[Start]

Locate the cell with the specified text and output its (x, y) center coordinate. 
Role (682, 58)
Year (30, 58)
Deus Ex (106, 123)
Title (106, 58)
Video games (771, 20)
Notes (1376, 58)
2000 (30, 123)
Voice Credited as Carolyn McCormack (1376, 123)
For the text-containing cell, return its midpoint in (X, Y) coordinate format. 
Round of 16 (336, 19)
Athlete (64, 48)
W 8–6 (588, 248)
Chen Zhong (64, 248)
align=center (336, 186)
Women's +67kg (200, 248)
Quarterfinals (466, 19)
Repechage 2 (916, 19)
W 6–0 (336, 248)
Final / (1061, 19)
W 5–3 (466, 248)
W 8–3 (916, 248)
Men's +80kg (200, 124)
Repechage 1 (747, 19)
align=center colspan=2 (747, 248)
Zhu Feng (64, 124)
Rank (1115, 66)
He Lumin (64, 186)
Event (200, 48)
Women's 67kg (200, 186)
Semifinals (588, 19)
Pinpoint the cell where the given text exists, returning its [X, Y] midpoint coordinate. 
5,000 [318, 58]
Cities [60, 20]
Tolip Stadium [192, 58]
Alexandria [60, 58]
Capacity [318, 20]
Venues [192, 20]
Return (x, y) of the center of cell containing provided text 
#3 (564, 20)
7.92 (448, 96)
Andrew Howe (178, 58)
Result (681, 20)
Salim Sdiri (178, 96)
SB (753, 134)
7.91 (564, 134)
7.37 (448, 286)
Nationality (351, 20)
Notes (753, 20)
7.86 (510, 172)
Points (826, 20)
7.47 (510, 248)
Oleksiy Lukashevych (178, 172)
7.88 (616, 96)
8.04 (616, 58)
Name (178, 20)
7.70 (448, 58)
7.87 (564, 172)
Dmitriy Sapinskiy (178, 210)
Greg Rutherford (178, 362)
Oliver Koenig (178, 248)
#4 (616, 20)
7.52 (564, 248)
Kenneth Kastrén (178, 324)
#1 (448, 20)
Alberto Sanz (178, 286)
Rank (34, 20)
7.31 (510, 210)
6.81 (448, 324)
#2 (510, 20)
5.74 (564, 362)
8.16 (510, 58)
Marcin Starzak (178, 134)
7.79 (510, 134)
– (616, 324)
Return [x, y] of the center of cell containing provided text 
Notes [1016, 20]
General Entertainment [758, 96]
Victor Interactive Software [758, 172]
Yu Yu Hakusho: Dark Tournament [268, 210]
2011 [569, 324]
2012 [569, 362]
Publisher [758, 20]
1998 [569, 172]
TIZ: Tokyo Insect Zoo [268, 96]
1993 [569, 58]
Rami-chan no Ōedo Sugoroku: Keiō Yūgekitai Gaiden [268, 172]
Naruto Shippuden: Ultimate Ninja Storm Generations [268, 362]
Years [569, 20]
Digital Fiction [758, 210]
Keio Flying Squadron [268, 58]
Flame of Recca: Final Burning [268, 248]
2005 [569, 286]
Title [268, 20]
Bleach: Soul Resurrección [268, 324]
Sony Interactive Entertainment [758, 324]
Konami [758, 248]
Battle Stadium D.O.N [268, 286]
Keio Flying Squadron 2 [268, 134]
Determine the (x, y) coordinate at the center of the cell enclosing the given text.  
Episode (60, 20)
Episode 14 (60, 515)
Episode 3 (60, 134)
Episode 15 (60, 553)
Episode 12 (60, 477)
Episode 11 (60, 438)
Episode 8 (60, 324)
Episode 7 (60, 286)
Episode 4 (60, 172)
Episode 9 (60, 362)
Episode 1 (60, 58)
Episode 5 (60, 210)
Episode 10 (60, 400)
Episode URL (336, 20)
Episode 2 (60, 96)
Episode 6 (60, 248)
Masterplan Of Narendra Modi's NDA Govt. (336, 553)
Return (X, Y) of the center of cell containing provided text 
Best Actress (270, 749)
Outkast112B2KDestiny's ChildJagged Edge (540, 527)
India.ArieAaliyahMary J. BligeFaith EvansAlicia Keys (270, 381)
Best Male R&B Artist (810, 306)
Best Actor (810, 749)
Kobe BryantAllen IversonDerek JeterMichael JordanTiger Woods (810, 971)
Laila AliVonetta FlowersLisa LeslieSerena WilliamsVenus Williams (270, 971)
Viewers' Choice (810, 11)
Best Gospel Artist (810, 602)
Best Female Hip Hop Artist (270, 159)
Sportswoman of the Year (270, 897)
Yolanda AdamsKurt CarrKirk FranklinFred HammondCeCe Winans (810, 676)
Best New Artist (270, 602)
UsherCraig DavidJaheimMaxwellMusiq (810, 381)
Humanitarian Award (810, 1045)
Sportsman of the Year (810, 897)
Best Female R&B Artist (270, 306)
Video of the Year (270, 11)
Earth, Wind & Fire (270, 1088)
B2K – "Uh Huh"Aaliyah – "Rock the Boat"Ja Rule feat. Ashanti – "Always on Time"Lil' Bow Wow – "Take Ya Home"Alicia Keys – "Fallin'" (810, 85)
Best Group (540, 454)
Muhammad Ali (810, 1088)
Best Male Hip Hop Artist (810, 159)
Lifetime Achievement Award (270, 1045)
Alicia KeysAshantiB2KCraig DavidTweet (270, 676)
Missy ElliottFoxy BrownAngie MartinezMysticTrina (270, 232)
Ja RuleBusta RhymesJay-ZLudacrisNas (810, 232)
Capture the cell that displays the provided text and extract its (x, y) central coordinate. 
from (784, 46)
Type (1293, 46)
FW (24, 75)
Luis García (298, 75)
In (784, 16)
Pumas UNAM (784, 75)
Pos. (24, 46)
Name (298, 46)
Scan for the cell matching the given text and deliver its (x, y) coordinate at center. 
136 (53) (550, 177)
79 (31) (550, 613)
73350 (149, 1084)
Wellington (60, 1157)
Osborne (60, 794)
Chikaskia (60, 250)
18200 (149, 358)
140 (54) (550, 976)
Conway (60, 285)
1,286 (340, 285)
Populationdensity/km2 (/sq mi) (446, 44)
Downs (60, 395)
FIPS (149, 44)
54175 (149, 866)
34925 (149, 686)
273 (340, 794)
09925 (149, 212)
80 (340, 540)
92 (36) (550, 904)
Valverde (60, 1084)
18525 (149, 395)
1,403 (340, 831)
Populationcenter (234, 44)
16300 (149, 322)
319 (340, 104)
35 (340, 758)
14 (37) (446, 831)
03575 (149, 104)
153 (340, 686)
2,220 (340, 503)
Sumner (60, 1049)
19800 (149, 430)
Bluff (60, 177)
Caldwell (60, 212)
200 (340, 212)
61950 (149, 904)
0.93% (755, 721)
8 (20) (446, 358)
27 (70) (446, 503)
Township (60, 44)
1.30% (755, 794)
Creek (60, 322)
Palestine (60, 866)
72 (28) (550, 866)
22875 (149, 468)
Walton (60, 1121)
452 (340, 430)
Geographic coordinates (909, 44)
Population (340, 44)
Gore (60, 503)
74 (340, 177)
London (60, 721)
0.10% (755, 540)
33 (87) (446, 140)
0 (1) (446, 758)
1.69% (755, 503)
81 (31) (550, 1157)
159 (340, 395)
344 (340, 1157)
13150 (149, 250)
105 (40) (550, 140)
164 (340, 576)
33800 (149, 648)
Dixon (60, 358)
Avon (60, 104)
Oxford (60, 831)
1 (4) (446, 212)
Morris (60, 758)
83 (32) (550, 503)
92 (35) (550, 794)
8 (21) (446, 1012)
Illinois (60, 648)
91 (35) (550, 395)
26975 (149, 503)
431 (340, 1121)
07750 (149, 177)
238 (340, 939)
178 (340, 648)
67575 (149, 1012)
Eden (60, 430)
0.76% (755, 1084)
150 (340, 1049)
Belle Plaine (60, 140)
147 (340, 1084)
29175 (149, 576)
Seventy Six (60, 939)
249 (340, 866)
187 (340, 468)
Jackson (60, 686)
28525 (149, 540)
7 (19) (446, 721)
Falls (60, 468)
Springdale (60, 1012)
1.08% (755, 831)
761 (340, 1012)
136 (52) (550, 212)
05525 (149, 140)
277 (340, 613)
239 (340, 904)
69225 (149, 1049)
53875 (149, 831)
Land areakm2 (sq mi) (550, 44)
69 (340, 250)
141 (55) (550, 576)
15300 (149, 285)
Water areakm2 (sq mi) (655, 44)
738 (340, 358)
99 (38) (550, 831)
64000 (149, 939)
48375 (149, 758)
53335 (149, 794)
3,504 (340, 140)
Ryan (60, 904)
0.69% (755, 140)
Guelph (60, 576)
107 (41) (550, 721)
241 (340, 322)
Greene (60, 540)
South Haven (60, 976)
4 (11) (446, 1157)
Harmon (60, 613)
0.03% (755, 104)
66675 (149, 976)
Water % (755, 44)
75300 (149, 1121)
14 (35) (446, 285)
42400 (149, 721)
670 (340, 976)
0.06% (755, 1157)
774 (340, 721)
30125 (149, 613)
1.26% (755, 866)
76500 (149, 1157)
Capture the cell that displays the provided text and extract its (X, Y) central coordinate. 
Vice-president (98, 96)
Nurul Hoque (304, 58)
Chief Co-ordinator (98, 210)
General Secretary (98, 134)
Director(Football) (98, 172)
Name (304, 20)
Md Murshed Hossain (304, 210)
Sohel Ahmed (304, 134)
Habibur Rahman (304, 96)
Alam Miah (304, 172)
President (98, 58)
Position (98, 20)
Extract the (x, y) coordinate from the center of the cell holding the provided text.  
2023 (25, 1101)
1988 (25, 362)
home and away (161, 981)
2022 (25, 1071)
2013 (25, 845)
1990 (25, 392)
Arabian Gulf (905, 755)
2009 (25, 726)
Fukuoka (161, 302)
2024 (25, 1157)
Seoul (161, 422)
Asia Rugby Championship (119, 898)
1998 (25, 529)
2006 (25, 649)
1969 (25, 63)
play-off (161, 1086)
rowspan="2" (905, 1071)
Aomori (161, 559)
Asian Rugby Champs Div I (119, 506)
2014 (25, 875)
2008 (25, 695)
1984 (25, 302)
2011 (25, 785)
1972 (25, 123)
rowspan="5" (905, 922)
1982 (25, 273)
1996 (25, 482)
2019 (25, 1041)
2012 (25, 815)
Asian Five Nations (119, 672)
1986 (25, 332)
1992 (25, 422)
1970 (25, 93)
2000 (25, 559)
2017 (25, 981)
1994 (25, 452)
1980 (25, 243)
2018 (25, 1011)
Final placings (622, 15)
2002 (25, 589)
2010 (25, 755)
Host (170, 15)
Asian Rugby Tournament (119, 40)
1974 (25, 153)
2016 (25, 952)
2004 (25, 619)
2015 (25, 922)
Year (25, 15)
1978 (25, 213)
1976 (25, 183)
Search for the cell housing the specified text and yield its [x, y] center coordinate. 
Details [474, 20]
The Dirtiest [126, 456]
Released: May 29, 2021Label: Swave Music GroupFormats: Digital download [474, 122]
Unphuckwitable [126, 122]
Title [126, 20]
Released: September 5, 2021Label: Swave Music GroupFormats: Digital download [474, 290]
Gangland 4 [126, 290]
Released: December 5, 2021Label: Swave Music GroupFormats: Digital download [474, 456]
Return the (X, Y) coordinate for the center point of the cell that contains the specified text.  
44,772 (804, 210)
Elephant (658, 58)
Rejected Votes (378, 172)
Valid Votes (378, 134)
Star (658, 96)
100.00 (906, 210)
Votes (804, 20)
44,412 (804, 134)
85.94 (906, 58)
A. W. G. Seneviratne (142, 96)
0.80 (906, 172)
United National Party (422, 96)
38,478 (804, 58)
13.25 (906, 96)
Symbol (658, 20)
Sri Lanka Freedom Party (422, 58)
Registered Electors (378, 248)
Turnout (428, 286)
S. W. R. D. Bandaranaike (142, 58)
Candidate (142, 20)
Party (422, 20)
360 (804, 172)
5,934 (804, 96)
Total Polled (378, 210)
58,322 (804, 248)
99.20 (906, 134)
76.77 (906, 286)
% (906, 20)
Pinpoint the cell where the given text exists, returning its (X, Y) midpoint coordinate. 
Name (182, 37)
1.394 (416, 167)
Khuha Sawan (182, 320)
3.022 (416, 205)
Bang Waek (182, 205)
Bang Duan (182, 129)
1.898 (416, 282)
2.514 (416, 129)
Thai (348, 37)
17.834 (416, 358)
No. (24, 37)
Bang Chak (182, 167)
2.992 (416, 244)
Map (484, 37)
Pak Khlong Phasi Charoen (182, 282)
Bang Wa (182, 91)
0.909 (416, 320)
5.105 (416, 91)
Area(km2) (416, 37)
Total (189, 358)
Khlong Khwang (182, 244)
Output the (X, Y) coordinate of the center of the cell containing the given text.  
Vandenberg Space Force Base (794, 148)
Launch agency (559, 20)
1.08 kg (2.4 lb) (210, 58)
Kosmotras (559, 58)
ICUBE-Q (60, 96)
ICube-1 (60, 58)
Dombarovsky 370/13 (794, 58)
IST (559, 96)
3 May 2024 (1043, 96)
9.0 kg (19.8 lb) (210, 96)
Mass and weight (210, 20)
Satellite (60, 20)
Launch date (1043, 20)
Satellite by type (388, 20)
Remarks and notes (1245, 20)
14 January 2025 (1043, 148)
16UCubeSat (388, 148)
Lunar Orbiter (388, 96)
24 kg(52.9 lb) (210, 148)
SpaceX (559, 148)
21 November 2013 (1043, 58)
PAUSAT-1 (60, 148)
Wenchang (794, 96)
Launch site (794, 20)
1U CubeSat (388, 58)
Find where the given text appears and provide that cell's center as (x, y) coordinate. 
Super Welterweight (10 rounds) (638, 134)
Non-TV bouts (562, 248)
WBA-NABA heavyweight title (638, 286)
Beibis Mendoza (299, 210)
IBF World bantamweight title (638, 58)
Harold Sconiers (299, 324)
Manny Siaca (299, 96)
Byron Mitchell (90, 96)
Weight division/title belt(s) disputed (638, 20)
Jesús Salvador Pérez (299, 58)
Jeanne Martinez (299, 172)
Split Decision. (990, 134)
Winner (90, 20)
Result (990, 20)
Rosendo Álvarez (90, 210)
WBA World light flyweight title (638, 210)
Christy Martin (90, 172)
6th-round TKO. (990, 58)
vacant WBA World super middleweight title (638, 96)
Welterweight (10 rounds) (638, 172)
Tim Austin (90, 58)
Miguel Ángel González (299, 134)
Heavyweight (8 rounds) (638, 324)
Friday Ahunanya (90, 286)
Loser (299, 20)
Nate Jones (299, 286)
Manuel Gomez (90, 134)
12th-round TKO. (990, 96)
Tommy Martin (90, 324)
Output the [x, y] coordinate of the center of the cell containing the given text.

[End]

*BRIEF:*
Please retype the rows from the first line down to the line with "Voice Credited as", both ends included, without changing any character.

*EXERCISE SOLUTION:*
Locate the cell with the specified text and output its (x, y) center coordinate. 
Role (682, 58)
Year (30, 58)
Deus Ex (106, 123)
Title (106, 58)
Video games (771, 20)
Notes (1376, 58)
2000 (30, 123)
Voice Credited as Carolyn McCormack (1376, 123)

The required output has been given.